## THE RECORDS
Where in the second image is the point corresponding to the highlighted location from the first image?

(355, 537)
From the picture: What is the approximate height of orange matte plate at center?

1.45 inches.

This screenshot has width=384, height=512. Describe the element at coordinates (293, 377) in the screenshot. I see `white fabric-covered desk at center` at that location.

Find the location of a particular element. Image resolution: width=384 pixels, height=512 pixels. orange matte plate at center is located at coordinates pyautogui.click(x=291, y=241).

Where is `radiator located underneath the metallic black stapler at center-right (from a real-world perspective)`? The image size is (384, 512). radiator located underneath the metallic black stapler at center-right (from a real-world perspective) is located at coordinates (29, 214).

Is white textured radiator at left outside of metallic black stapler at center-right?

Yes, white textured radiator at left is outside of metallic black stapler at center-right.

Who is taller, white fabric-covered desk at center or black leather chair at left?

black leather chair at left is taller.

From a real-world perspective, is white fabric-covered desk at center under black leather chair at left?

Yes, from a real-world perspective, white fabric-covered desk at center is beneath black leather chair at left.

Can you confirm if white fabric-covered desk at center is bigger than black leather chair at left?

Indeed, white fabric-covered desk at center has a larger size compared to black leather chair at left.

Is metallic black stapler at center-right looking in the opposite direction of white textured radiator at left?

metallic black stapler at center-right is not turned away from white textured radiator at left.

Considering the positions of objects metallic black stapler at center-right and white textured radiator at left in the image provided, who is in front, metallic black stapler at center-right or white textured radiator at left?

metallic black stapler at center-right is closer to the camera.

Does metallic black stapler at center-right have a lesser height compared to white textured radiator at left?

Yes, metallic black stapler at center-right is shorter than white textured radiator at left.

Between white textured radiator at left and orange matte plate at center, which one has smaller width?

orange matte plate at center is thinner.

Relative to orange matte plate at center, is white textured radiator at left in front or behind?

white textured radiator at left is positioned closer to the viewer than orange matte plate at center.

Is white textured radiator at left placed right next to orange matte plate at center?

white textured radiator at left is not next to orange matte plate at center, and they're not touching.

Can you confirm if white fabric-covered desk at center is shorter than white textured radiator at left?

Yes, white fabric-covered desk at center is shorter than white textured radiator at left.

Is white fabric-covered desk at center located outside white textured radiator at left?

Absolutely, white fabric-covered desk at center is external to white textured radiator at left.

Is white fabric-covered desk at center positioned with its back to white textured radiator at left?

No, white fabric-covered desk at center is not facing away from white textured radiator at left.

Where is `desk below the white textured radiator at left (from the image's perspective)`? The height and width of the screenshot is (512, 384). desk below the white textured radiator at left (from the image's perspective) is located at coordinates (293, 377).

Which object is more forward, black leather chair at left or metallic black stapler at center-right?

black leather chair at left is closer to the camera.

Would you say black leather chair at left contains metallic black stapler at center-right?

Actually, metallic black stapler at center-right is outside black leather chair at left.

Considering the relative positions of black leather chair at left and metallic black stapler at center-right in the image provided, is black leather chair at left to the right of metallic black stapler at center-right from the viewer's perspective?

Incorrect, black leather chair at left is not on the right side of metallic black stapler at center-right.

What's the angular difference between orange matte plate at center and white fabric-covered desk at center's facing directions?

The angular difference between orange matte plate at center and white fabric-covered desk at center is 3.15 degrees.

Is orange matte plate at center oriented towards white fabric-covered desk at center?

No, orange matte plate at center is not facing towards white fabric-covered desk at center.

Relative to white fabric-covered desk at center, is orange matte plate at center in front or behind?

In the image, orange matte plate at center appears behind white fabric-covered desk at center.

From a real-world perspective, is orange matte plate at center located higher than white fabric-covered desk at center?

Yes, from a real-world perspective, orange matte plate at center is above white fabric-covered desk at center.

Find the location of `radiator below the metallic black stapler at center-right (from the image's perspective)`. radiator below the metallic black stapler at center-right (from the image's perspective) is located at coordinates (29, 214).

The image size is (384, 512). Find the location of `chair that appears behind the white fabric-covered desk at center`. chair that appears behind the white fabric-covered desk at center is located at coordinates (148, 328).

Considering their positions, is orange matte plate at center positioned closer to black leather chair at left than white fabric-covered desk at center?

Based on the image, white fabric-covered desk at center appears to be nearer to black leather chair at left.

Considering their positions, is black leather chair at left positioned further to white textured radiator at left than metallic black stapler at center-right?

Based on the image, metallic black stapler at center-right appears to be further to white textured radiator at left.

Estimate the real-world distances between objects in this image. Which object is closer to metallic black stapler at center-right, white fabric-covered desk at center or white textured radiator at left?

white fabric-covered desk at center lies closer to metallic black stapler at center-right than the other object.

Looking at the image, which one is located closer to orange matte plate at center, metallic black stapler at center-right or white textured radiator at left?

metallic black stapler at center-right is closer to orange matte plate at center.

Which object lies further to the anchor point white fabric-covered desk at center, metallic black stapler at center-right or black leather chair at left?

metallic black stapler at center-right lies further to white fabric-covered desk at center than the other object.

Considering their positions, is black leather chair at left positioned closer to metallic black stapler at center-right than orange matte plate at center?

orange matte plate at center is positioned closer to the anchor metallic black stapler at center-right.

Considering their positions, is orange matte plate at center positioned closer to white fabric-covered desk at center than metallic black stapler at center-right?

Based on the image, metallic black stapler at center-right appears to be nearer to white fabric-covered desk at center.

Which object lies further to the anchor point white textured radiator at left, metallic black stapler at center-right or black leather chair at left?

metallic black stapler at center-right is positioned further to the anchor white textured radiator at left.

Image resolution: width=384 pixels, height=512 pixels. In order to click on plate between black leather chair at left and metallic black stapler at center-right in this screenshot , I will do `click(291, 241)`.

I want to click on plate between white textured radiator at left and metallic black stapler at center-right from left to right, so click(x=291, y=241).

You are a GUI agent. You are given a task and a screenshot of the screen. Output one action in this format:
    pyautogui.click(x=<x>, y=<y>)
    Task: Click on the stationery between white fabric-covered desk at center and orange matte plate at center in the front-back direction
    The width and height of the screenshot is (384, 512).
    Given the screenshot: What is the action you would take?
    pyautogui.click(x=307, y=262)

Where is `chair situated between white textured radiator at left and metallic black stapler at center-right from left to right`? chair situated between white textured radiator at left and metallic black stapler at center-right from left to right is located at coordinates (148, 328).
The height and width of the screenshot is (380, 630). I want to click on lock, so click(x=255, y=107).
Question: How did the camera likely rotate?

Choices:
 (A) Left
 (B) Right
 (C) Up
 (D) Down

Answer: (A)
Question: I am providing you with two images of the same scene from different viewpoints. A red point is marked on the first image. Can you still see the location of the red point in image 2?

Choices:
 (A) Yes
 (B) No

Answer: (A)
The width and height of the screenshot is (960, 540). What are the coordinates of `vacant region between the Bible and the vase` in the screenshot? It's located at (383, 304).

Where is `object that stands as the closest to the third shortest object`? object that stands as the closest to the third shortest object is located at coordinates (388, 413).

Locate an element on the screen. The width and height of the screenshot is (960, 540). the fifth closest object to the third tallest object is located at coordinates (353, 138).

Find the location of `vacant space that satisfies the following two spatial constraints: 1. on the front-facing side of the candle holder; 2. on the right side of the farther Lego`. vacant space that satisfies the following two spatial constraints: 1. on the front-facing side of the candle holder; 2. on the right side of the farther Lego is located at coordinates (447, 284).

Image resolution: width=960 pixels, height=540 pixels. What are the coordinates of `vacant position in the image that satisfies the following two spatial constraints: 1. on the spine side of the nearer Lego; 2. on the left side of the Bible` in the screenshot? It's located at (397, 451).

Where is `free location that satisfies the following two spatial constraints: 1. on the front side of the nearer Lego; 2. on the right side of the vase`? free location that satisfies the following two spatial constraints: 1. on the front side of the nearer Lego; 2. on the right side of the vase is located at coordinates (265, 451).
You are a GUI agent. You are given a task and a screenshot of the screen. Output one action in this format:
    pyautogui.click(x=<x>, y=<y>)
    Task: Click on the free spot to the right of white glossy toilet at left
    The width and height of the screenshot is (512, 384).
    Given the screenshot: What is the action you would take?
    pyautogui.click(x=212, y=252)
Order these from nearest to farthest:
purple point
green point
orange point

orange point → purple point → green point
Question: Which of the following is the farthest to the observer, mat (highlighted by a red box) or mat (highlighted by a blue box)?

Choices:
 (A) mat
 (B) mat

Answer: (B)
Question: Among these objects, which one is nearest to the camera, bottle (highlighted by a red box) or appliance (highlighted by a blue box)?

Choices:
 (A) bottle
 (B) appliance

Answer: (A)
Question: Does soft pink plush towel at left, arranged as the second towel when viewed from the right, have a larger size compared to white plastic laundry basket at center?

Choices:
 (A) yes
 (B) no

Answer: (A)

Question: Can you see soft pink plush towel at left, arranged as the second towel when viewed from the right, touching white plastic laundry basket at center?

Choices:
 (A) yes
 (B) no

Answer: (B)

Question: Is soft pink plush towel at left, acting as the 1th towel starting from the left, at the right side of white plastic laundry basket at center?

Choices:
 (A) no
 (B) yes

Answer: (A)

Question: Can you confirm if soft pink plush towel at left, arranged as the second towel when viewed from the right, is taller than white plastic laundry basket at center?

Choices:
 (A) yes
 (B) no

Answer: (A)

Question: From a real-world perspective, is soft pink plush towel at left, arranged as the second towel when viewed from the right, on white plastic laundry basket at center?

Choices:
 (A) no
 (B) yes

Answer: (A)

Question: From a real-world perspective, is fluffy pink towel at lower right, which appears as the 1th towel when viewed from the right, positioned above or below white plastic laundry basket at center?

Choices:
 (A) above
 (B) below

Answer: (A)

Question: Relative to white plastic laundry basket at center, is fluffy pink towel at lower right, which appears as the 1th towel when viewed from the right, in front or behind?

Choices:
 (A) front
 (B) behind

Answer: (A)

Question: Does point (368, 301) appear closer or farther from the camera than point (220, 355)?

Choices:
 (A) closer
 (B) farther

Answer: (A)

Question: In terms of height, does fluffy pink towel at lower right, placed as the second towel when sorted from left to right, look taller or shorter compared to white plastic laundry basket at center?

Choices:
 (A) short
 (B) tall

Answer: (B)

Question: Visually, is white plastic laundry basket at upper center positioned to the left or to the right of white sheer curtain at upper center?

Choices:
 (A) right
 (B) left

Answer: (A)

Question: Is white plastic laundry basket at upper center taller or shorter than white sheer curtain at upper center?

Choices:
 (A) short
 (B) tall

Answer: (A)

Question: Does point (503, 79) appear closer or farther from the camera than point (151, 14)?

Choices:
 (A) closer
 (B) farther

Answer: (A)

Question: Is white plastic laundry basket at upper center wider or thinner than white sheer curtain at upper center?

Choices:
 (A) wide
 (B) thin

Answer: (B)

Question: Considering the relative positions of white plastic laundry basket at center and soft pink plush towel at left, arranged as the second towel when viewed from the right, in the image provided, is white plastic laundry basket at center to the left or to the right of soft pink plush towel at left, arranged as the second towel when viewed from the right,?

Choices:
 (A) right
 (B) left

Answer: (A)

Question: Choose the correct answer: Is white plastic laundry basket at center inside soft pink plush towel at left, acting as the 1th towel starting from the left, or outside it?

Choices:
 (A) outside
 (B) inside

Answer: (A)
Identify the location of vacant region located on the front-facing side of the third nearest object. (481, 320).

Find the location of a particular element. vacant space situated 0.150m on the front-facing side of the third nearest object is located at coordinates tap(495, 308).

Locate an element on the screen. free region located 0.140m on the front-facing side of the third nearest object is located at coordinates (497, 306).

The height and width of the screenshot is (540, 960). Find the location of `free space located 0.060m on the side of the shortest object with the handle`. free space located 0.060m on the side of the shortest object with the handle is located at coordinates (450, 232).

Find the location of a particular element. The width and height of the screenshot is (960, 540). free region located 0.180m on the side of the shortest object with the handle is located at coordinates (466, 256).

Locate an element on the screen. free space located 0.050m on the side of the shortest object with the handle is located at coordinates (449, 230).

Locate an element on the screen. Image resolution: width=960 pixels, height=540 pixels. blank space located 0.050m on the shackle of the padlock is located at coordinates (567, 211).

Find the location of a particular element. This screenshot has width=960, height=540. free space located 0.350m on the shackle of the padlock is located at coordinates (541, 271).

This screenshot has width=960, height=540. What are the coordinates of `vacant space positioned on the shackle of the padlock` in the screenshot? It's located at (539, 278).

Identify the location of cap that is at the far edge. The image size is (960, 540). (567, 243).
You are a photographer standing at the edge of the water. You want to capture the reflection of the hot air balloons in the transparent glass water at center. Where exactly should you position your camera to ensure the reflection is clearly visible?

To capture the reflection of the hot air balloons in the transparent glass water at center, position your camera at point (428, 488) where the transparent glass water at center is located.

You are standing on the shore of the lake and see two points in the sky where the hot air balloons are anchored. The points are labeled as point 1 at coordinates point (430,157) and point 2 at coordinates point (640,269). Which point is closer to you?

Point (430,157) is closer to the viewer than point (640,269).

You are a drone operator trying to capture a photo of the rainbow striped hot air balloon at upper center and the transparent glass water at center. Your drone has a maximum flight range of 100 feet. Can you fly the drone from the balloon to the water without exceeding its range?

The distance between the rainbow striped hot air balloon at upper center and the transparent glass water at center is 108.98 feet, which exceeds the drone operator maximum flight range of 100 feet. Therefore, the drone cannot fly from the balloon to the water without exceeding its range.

## TASK
Rewrite the material starting at its first line and ending at the line containing "Yes, white textured", replacing "orange matte plate" with "orange matte dish" and changing nothing else. Give only those lines.

## YOUR RESPONSE
Where in the second image is the point corresponding to the highlighted location from the first image?

(355, 537)
From the picture: What is the approximate height of orange matte dish at center?

1.45 inches.

This screenshot has width=384, height=512. Describe the element at coordinates (293, 377) in the screenshot. I see `white fabric-covered desk at center` at that location.

Find the location of a particular element. Image resolution: width=384 pixels, height=512 pixels. orange matte dish at center is located at coordinates pyautogui.click(x=291, y=241).

Where is `radiator located underneath the metallic black stapler at center-right (from a real-world perspective)`? The image size is (384, 512). radiator located underneath the metallic black stapler at center-right (from a real-world perspective) is located at coordinates (29, 214).

Is white textured radiator at left outside of metallic black stapler at center-right?

Yes, white textured radiator at left is outside of metallic black stapler at center-right.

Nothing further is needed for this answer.